◆ **Data provided**
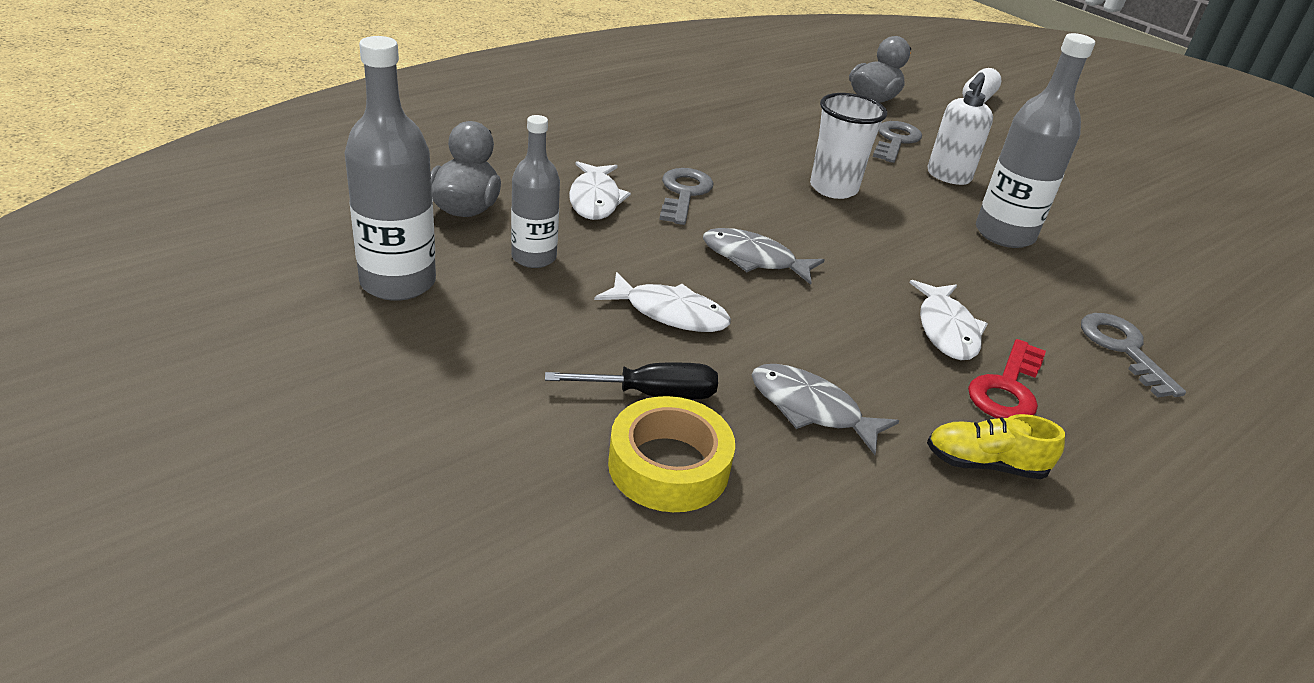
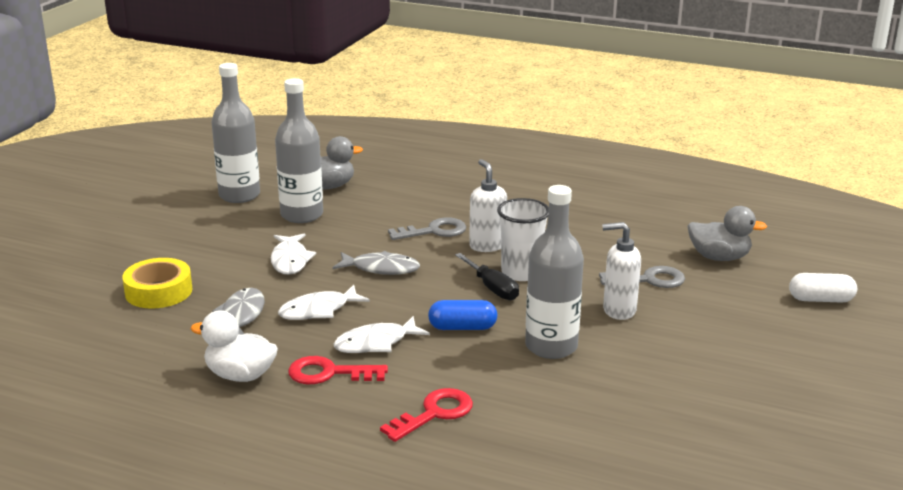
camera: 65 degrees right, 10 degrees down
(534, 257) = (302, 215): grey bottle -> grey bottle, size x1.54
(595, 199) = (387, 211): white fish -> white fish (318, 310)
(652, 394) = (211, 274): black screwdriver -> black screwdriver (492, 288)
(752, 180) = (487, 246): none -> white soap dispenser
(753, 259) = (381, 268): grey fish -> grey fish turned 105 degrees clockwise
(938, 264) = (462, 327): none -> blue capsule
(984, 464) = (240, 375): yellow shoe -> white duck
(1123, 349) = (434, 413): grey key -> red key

* * *

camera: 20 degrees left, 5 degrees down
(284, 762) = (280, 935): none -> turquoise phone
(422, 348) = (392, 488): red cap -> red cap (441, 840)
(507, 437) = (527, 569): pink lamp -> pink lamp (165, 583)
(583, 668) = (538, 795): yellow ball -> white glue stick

◆ **Task to complete**
Output only the count of lines in the data containing "grey".

◆ **Solved exercise**
3